EXERCISE INSTRUCTIONS » Produce as output only the lines below starting at the line with "TFT1 pin RES: D13 -> D4" and continuing through the line with "TFT1 pin GND: 5V -> GND", each one exactly as written.

Content revision data »
☆ ☆ ☆ ☆ ☆

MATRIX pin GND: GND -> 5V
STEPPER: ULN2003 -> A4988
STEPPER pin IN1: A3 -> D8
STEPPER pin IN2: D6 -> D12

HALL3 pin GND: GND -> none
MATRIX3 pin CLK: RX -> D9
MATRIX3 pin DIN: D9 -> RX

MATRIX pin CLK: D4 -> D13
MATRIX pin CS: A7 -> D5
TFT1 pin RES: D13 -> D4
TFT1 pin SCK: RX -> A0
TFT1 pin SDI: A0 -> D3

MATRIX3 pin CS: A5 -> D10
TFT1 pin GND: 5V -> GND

☆ ☆ ☆ ☆ ☆

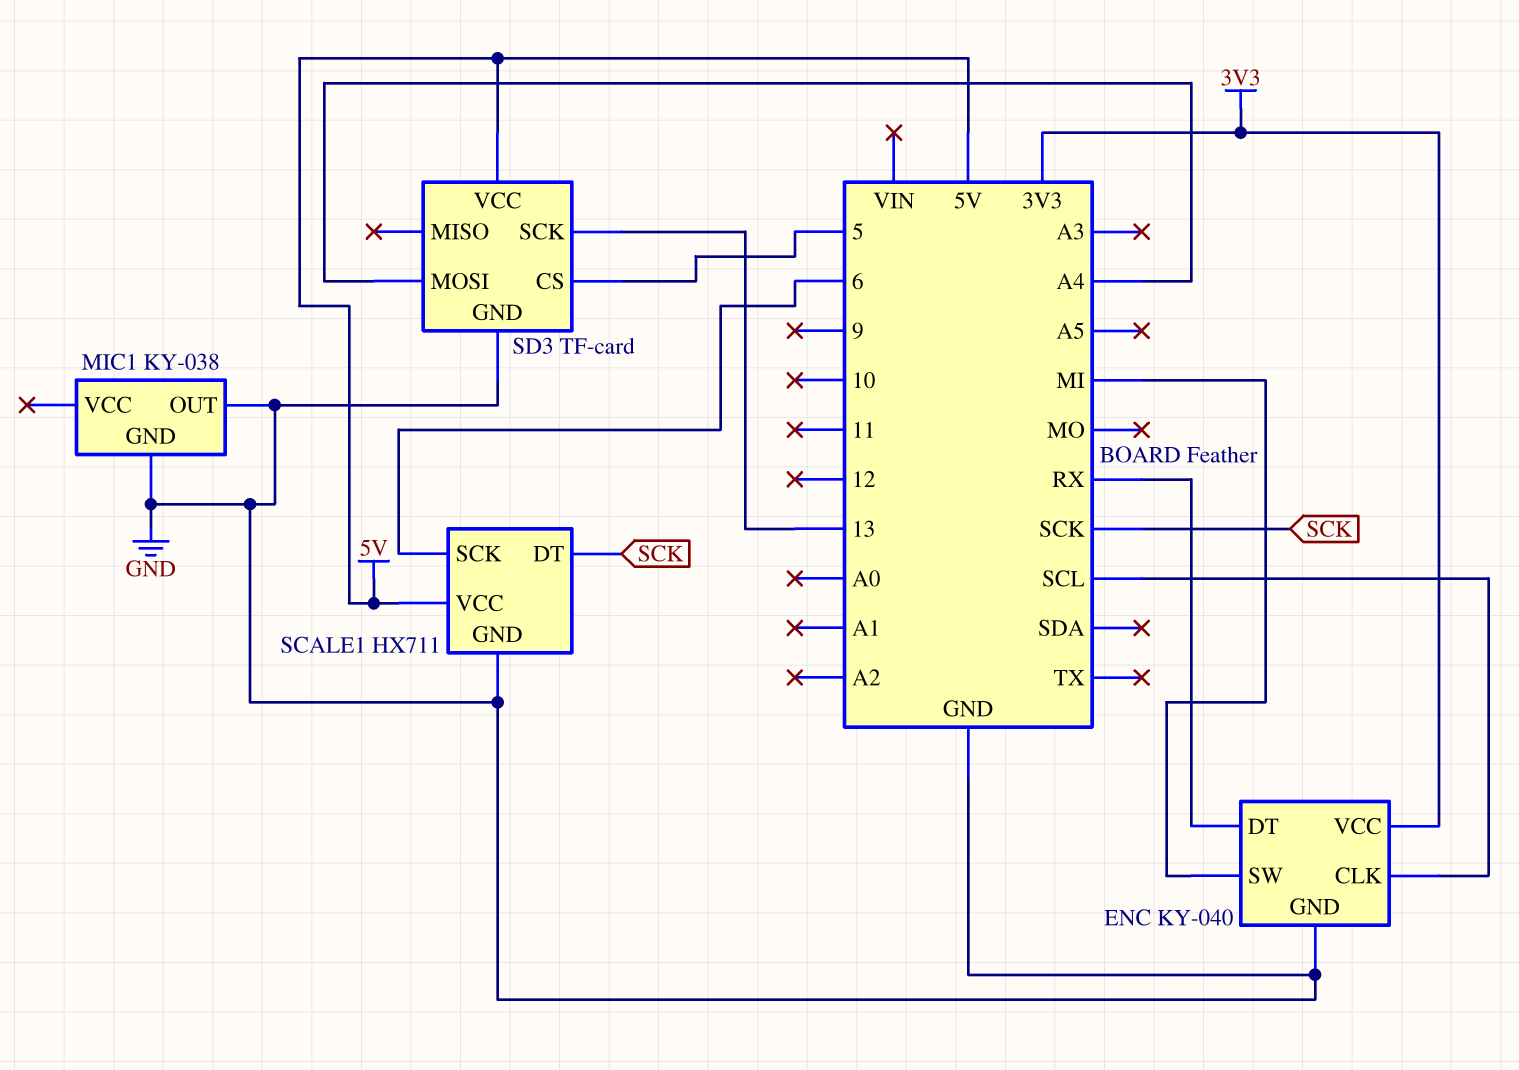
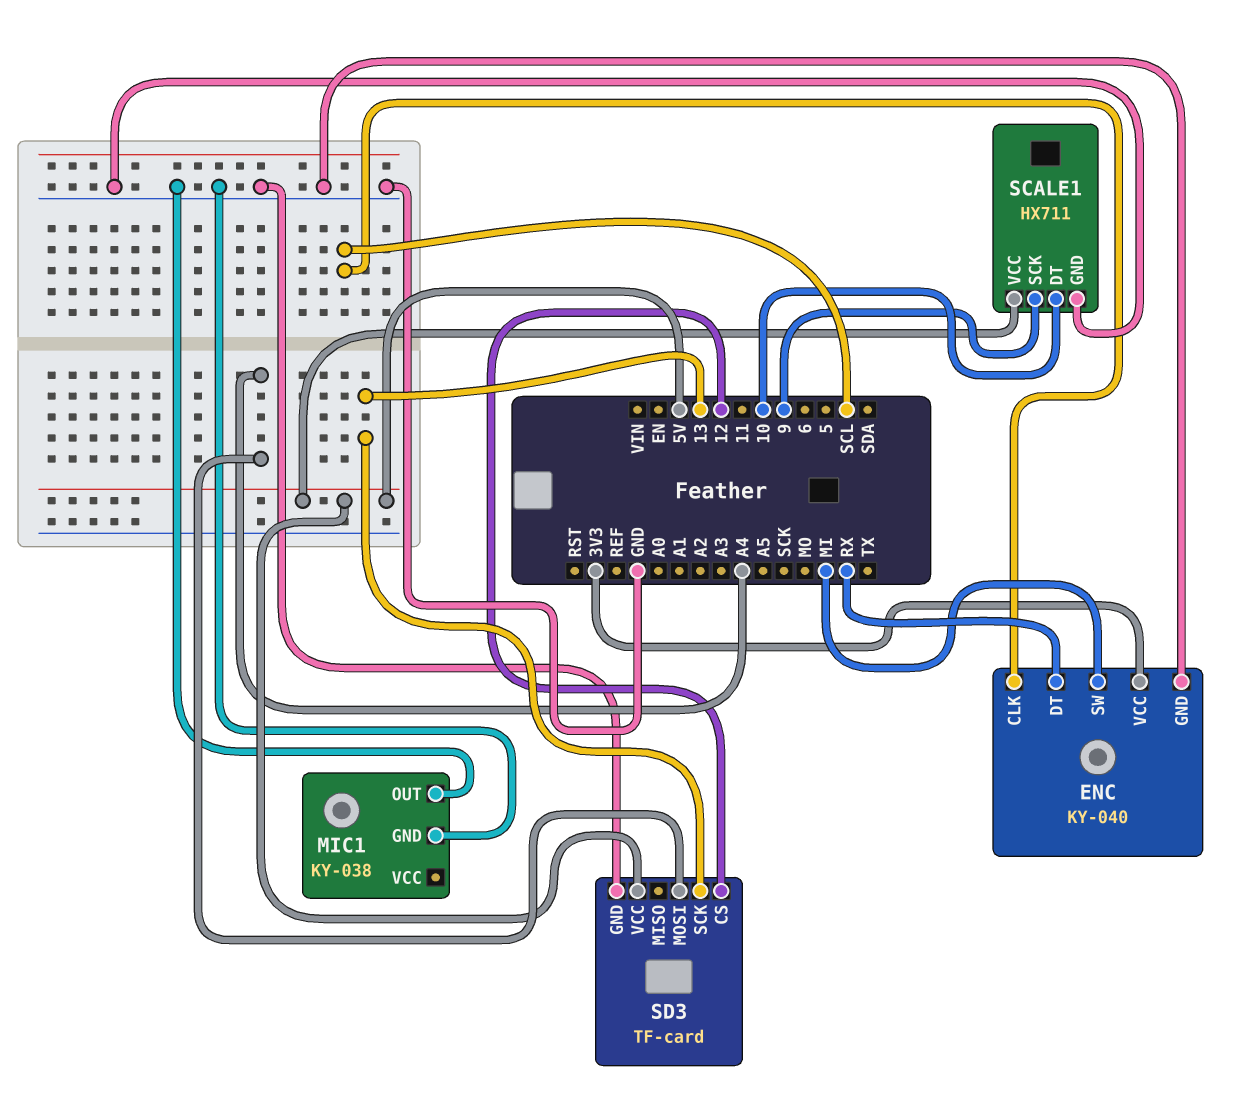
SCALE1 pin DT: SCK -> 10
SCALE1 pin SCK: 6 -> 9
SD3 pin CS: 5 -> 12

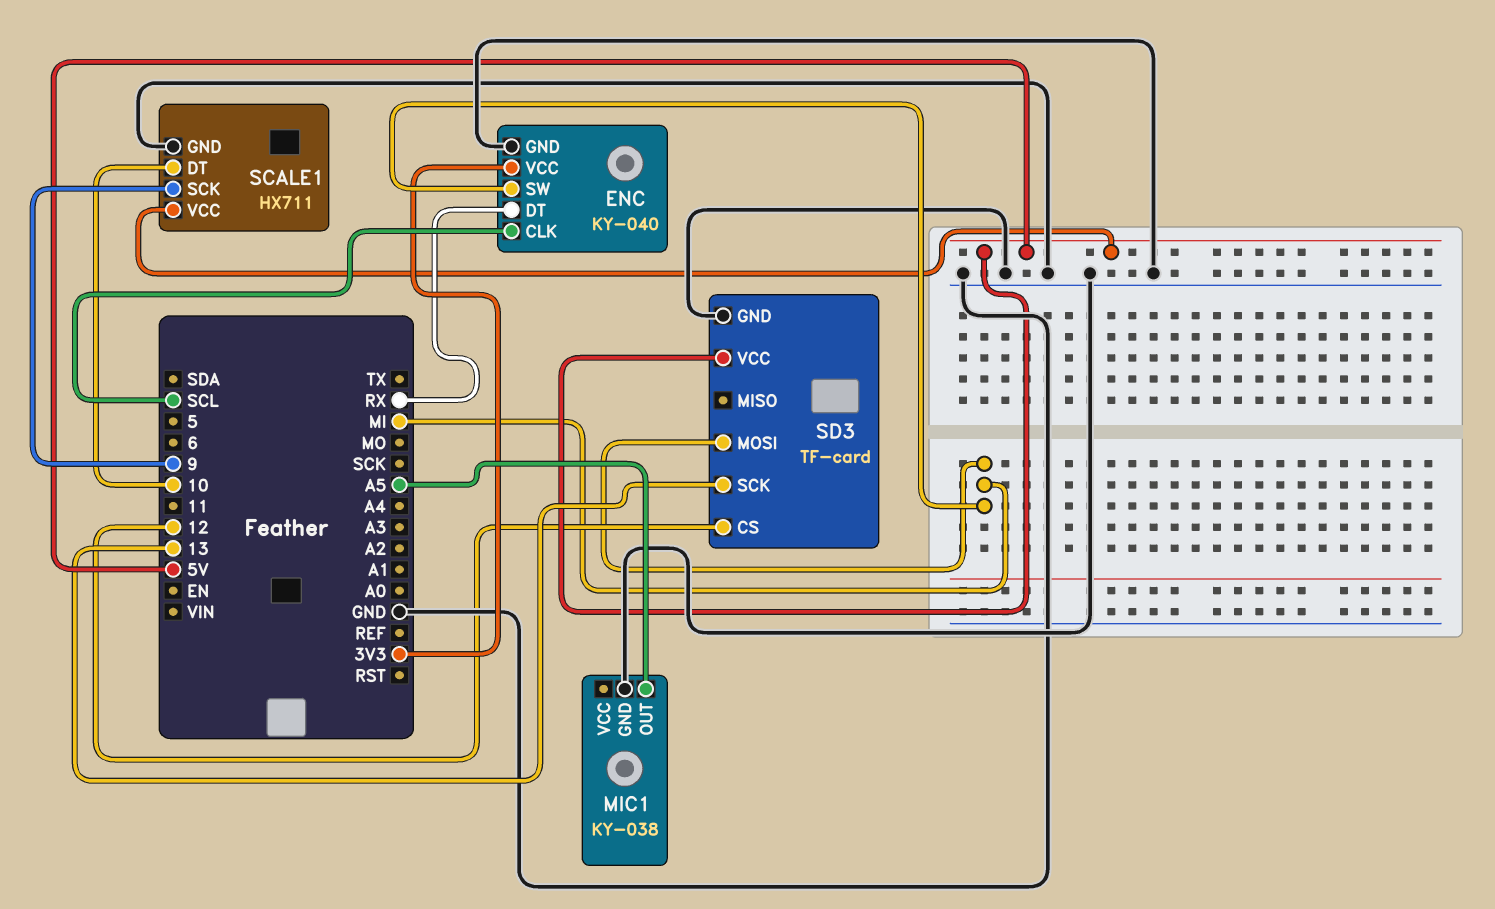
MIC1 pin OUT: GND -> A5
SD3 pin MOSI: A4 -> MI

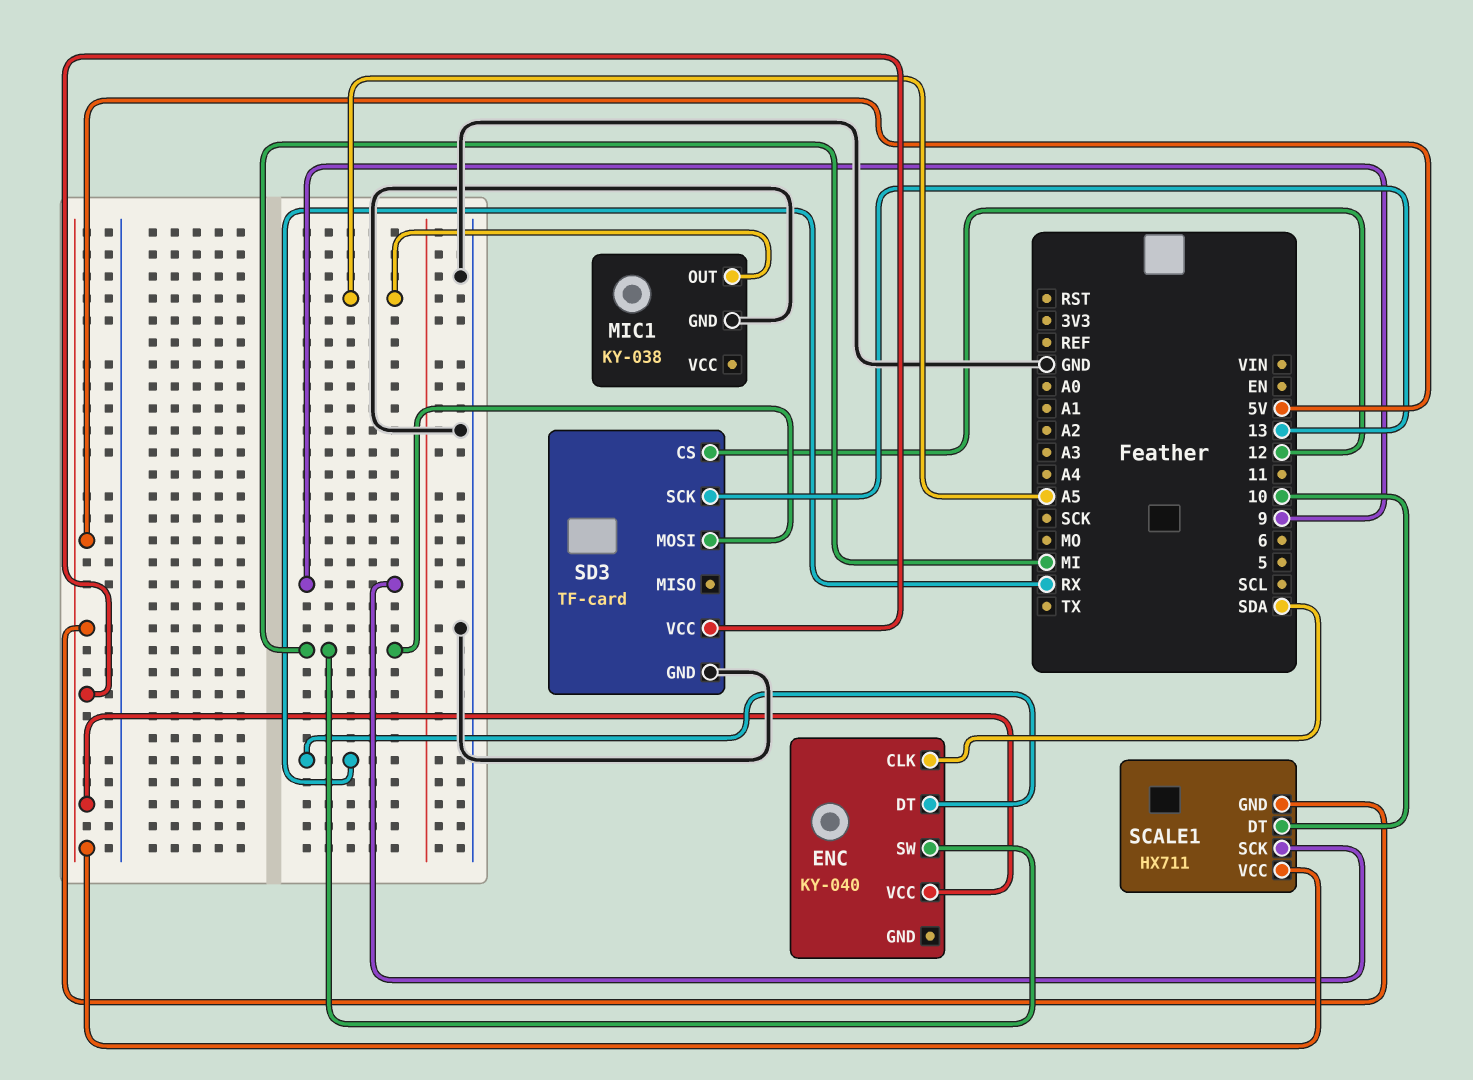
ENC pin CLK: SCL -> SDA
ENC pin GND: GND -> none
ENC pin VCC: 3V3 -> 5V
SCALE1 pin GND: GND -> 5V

☆ ☆ ☆ ☆ ☆

SOLUTION BELOW »
TFT1 pin RES: D13 -> D4
TFT1 pin SCK: RX -> A0
TFT1 pin SDI: A0 -> D3

MATRIX3 pin CS: A5 -> D10
TFT1 pin GND: 5V -> GND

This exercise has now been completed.